*** Opening Source information ***
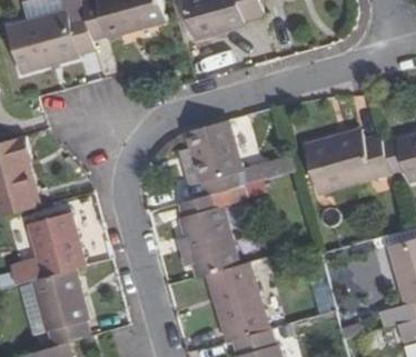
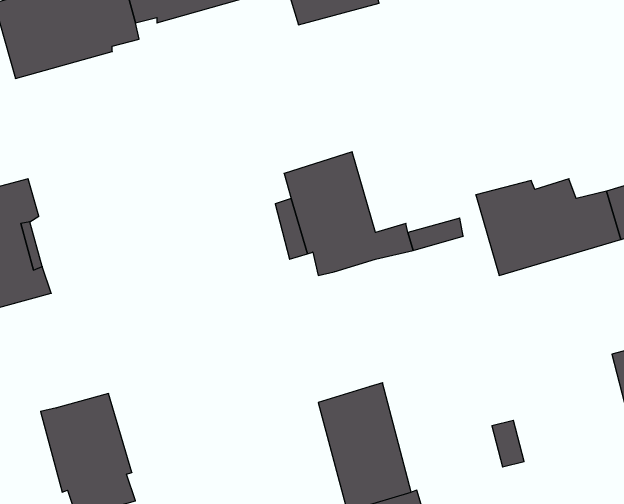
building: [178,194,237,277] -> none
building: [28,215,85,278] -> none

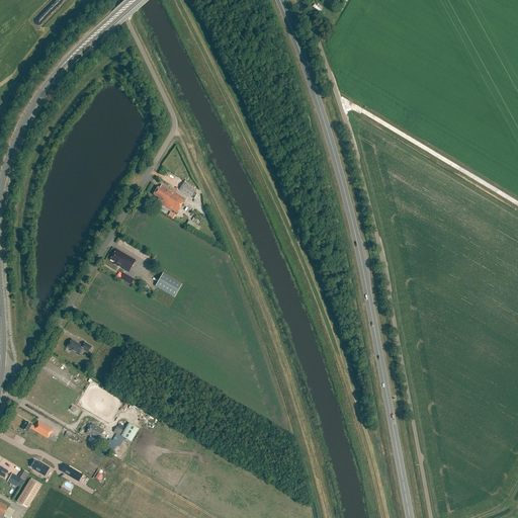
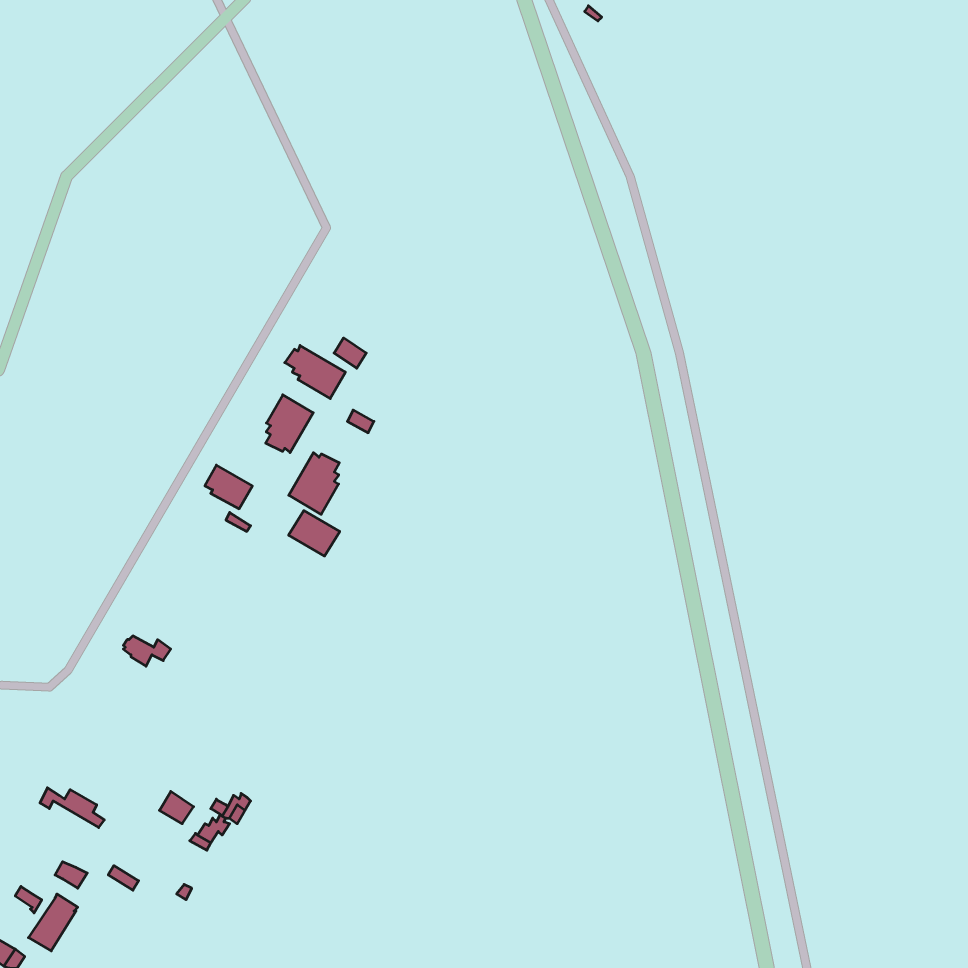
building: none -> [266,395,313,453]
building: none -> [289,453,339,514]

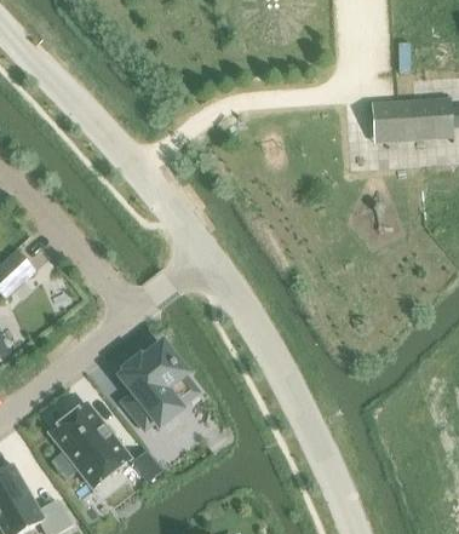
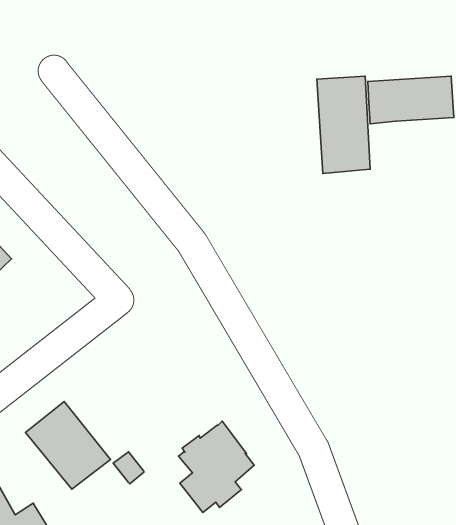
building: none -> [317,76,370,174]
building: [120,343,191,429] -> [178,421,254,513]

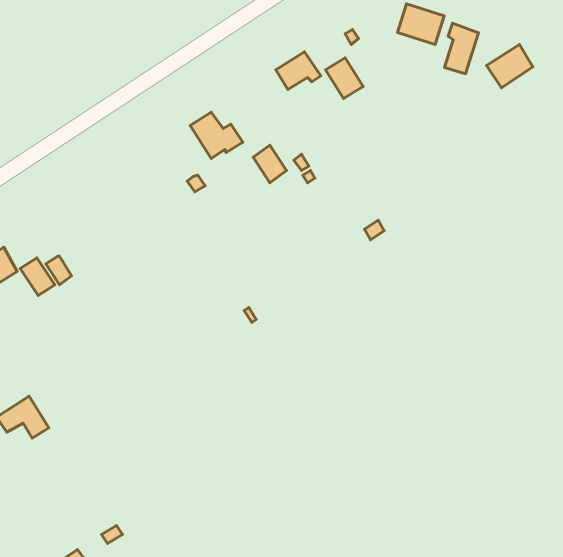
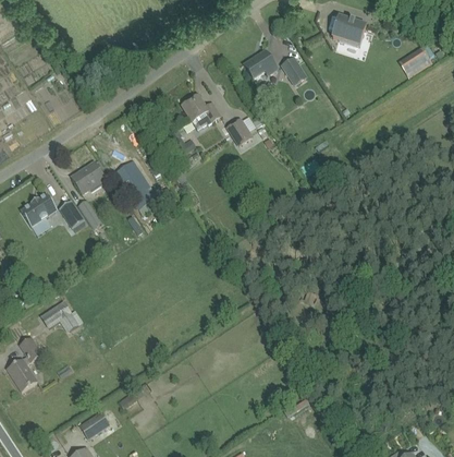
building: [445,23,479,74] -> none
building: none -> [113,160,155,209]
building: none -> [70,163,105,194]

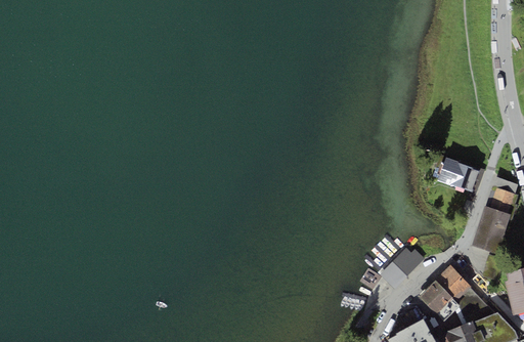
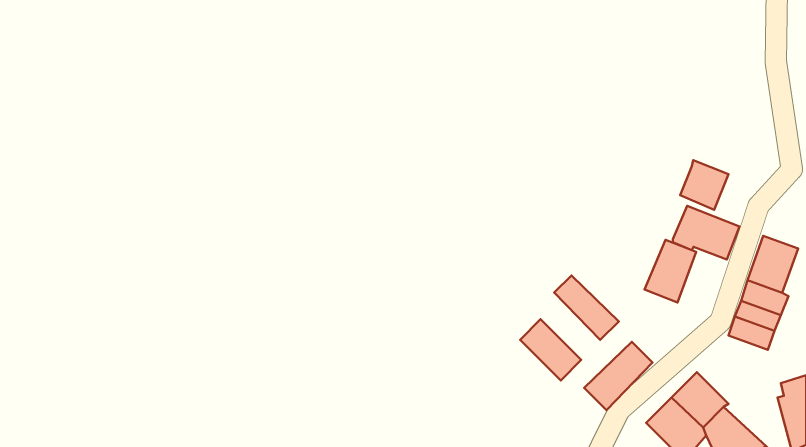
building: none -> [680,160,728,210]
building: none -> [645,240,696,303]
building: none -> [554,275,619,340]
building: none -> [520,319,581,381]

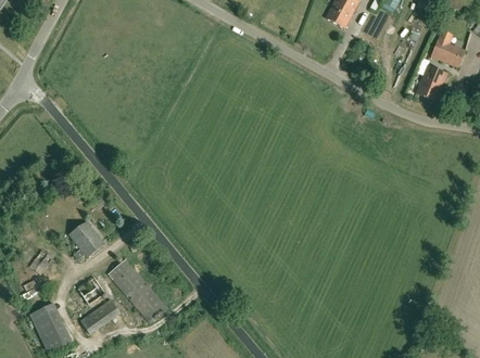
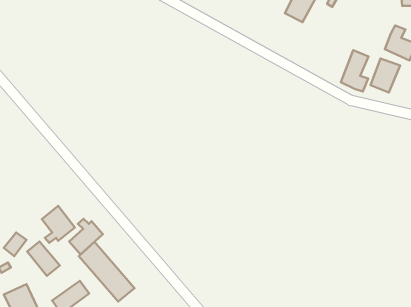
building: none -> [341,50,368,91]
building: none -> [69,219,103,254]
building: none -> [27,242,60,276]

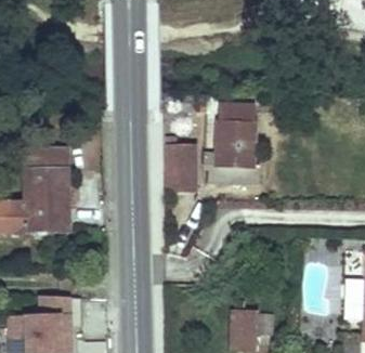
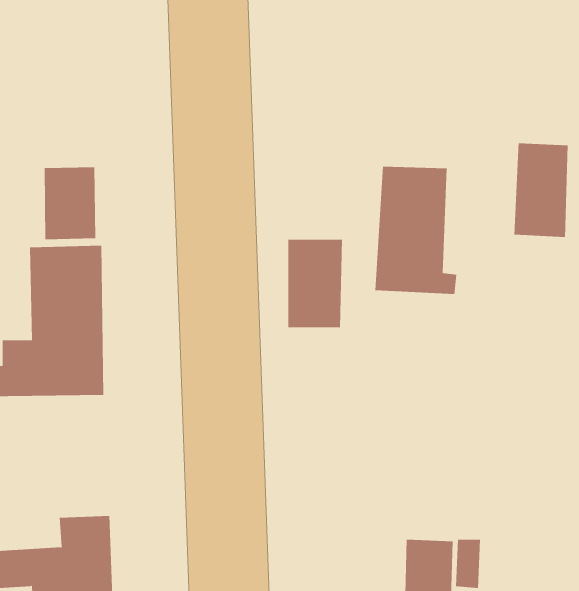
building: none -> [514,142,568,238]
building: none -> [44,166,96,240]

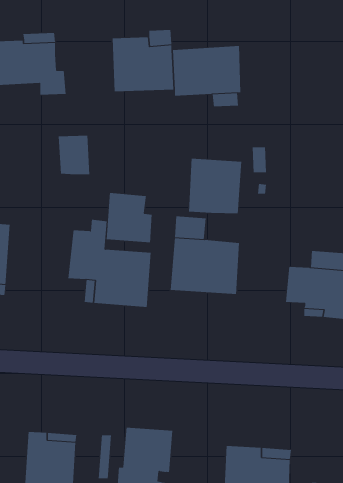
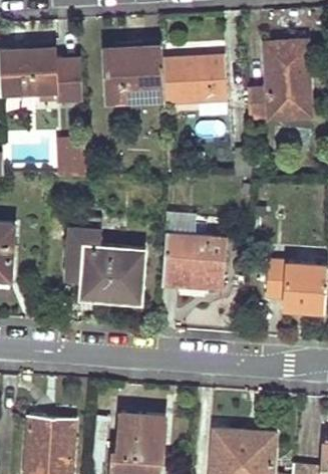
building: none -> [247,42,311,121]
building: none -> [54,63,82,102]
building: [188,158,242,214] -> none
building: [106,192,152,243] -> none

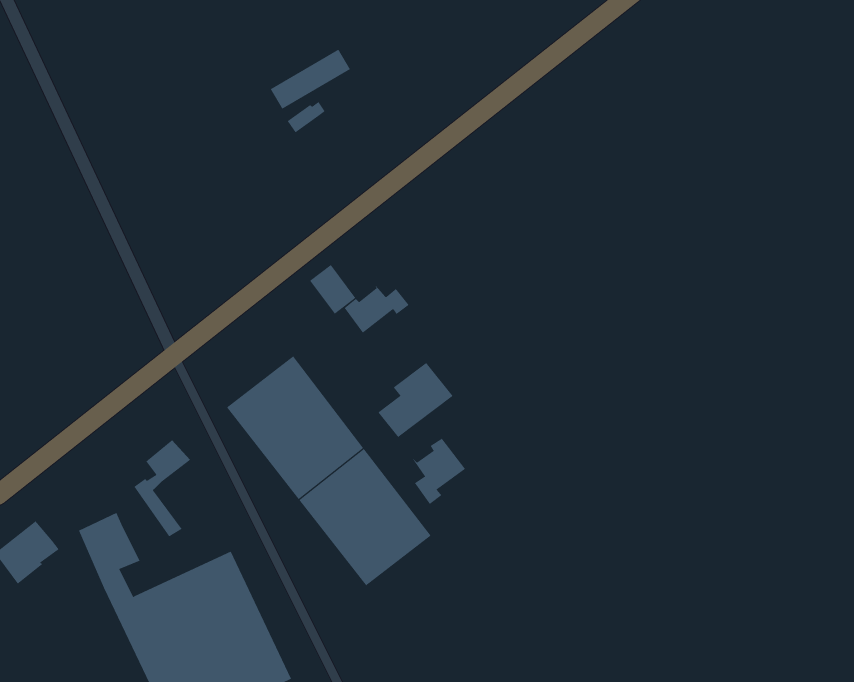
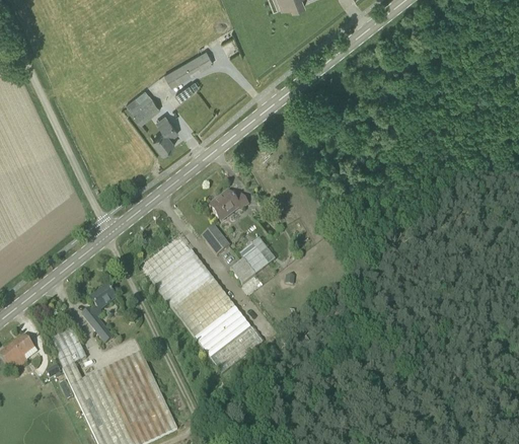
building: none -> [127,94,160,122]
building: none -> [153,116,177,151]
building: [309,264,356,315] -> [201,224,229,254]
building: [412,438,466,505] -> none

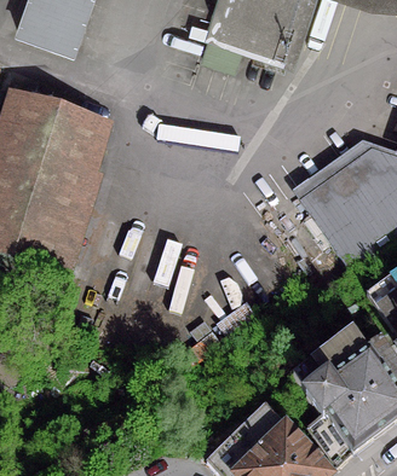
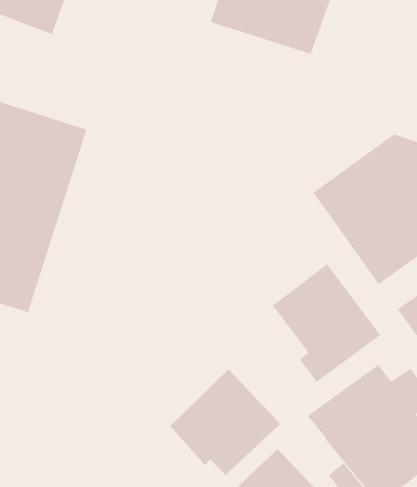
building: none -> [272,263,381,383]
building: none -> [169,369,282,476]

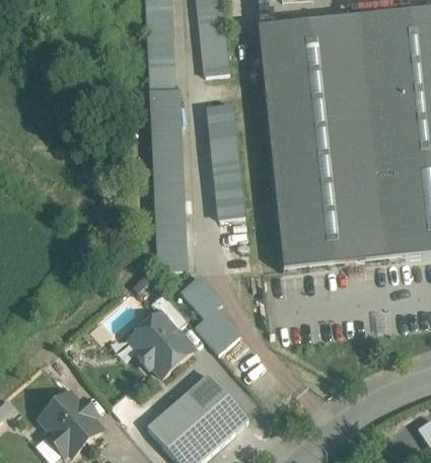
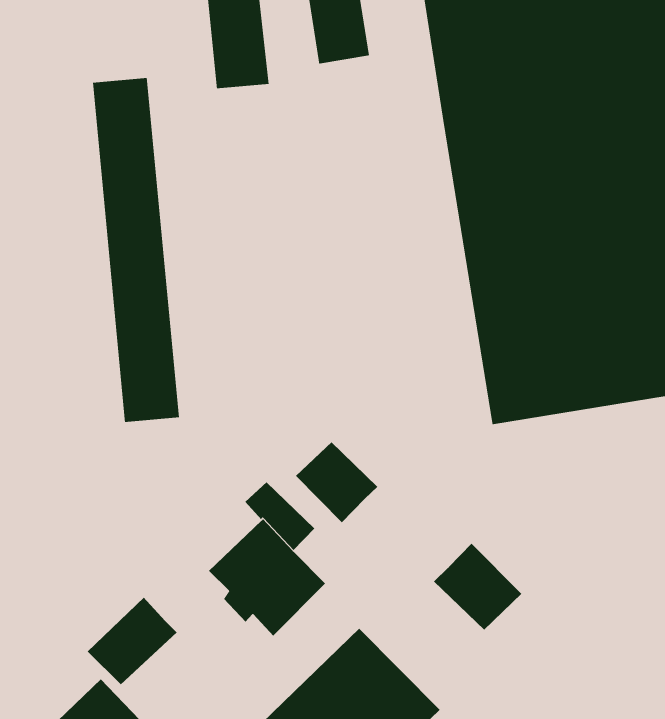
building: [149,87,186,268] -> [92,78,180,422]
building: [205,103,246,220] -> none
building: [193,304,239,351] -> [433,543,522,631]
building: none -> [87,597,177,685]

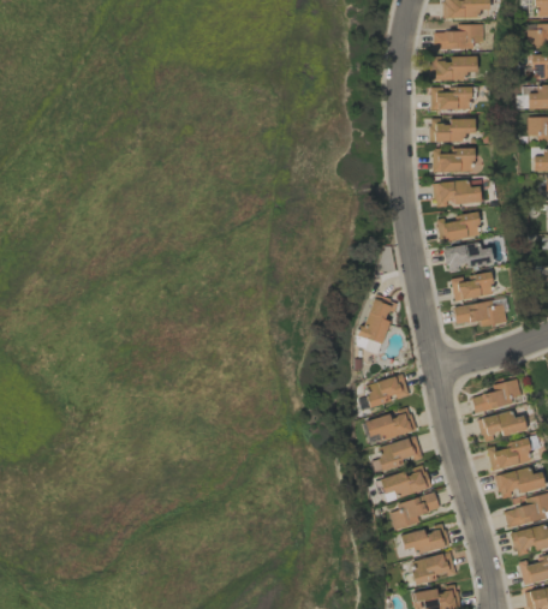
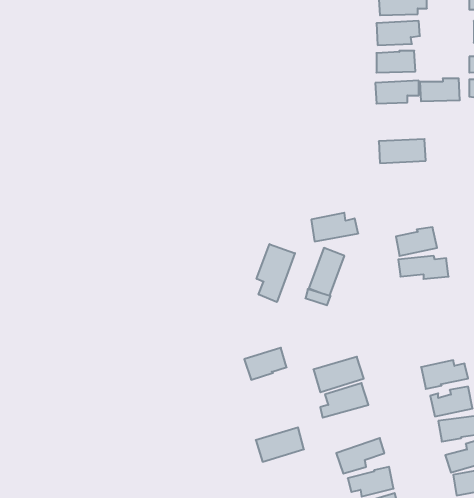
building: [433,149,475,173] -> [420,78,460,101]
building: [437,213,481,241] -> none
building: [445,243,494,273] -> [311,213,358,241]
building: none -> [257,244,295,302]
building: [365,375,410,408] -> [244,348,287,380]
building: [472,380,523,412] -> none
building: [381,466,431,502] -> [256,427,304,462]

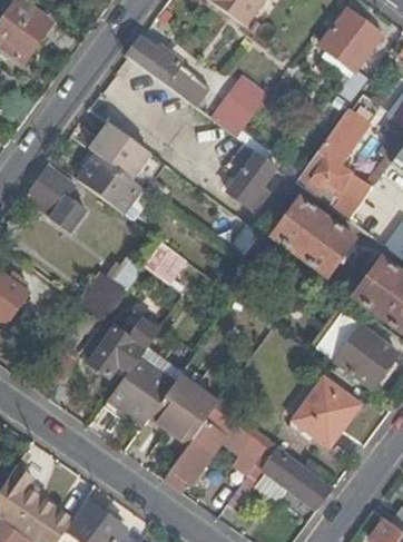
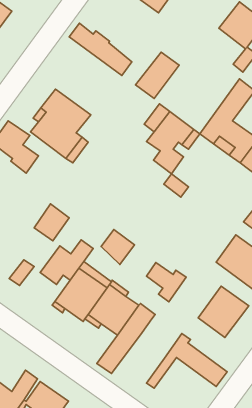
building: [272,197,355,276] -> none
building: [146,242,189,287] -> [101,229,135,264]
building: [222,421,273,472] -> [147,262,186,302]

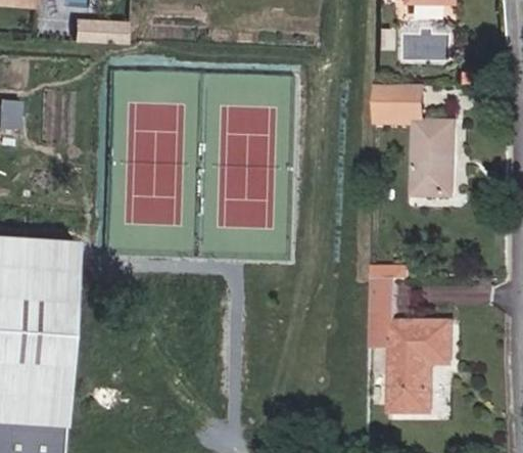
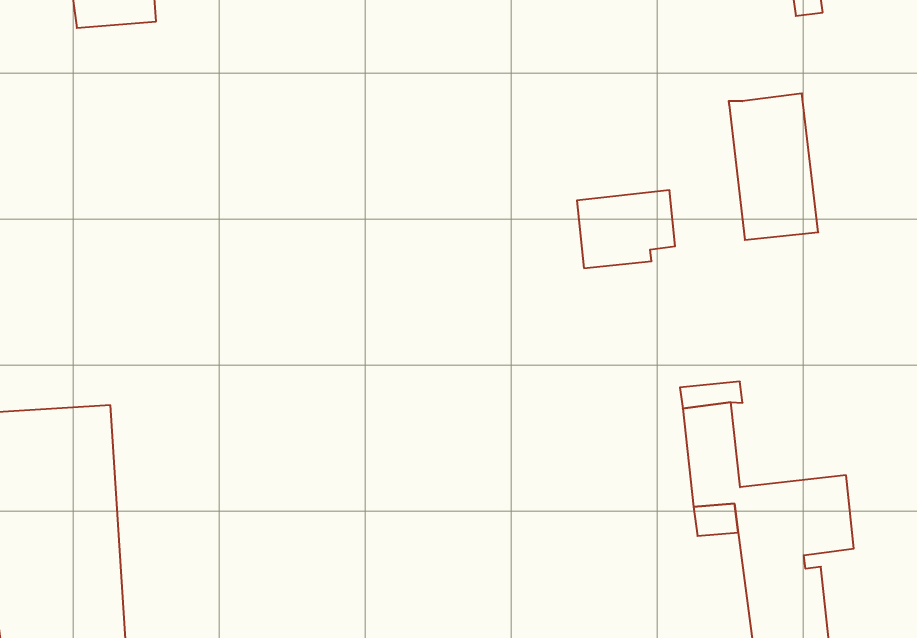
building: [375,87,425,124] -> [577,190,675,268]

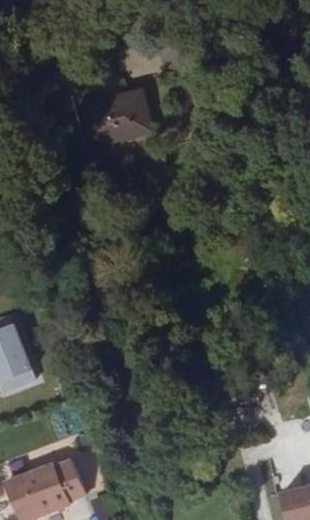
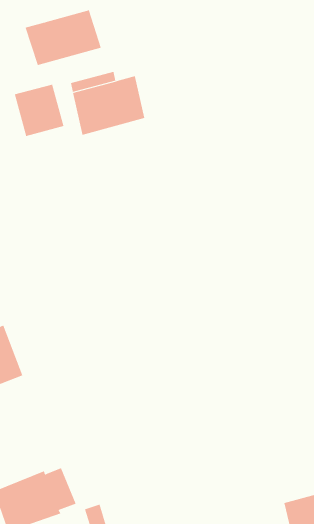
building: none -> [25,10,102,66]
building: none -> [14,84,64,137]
*** Closing Source information ***
Restate the listing above word for word, and skip the pictures.

building: [178,194,237,277] -> none
building: [28,215,85,278] -> none

building: none -> [266,395,313,453]
building: none -> [289,453,339,514]

building: none -> [317,76,370,174]
building: [120,343,191,429] -> [178,421,254,513]

building: [445,23,479,74] -> none
building: none -> [113,160,155,209]
building: none -> [70,163,105,194]

building: none -> [680,160,728,210]
building: none -> [645,240,696,303]
building: none -> [554,275,619,340]
building: none -> [520,319,581,381]

building: none -> [341,50,368,91]
building: none -> [69,219,103,254]
building: none -> [27,242,60,276]

building: none -> [514,142,568,238]
building: none -> [44,166,96,240]

building: none -> [247,42,311,121]
building: none -> [54,63,82,102]
building: [188,158,242,214] -> none
building: [106,192,152,243] -> none

building: none -> [127,94,160,122]
building: none -> [153,116,177,151]
building: [309,264,356,315] -> [201,224,229,254]
building: [412,438,466,505] -> none

building: none -> [272,263,381,383]
building: none -> [169,369,282,476]

building: [149,87,186,268] -> [92,78,180,422]
building: [205,103,246,220] -> none
building: [193,304,239,351] -> [433,543,522,631]
building: none -> [87,597,177,685]

building: [433,149,475,173] -> [420,78,460,101]
building: [437,213,481,241] -> none
building: [445,243,494,273] -> [311,213,358,241]
building: none -> [257,244,295,302]
building: [365,375,410,408] -> [244,348,287,380]
building: [472,380,523,412] -> none
building: [381,466,431,502] -> [256,427,304,462]

building: [272,197,355,276] -> none
building: [146,242,189,287] -> [101,229,135,264]
building: [222,421,273,472] -> [147,262,186,302]

building: [375,87,425,124] -> [577,190,675,268]

building: none -> [25,10,102,66]
building: none -> [14,84,64,137]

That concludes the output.